* **WORK ORDER**
Copy each line below that has "pitagabel".

[Opening INFORMATION SHOWN section]

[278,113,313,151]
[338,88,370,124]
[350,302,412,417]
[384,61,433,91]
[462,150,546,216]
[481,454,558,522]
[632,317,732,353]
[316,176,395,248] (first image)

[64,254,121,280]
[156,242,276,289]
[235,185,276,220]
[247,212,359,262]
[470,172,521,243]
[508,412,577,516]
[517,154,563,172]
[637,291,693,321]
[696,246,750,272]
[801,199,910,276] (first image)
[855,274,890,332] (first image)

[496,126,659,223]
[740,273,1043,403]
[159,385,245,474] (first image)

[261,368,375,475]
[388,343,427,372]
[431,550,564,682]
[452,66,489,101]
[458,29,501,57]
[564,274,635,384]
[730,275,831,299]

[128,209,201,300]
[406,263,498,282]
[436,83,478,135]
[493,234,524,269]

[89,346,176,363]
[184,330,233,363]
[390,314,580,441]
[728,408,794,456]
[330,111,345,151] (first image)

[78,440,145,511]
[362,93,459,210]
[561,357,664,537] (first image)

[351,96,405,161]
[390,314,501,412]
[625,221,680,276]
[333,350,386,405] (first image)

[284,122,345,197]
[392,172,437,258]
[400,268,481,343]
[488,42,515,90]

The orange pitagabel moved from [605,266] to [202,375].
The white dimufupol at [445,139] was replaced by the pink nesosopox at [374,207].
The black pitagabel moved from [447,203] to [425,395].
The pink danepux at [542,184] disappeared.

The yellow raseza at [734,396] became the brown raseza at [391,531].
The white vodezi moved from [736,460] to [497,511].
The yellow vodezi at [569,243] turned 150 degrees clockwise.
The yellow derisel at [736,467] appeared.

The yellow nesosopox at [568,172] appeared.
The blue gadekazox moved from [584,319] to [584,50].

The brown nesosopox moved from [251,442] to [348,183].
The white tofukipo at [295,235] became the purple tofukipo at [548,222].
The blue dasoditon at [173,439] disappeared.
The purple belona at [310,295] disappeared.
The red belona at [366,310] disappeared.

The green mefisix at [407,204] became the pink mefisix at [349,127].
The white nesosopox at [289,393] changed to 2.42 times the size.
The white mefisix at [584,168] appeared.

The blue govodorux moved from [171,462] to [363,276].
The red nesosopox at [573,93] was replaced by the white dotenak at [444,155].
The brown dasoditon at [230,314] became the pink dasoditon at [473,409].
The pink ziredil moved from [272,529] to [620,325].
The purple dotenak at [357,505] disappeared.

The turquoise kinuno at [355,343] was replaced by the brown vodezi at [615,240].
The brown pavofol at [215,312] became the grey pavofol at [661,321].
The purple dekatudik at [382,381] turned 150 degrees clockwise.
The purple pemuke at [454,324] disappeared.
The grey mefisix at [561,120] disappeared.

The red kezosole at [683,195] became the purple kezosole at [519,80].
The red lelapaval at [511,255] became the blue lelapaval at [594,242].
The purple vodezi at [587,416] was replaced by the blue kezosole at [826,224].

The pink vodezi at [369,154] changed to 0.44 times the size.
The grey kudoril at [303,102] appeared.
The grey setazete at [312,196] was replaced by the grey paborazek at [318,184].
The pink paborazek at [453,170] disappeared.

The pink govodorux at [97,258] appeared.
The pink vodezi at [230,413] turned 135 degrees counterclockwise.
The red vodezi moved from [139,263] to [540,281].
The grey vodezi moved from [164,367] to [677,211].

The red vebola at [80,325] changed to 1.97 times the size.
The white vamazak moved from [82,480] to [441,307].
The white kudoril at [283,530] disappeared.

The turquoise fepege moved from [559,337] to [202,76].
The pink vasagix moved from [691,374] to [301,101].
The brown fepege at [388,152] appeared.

[Closing INFORMATION SHOWN section]

* **REPLY**
The orange pitagabel moved from [605,266] to [202,375].
The black pitagabel moved from [447,203] to [425,395].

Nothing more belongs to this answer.